(DATASET begins)

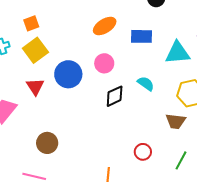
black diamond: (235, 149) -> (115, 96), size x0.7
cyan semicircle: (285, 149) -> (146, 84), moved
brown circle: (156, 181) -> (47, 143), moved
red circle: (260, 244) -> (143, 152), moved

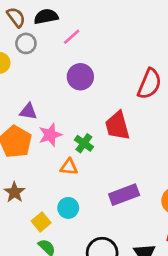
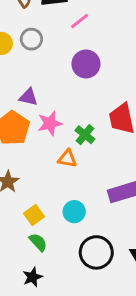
gray circle: (26, 43) -> (31, 39), moved
cyan circle: (68, 208) -> (74, 212), moved

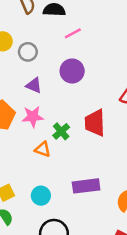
gray circle: (31, 39) -> (28, 52), moved
purple triangle: (28, 97) -> (34, 85), moved

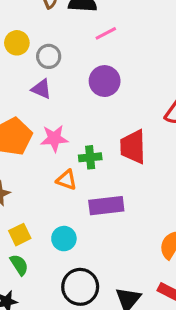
purple triangle: (34, 85) -> (41, 89), moved
green cross: (61, 131) -> (90, 157), turned 35
purple rectangle: (86, 186) -> (106, 206), moved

(DATASET ends)

EXERCISE REQUIREMENTS. Lines from the one containing "green cross: (61, 131)" through the final line of the entries above are to be output exactly; omit all others.

TASK OUTPUT.
green cross: (61, 131) -> (90, 157), turned 35
purple rectangle: (86, 186) -> (106, 206), moved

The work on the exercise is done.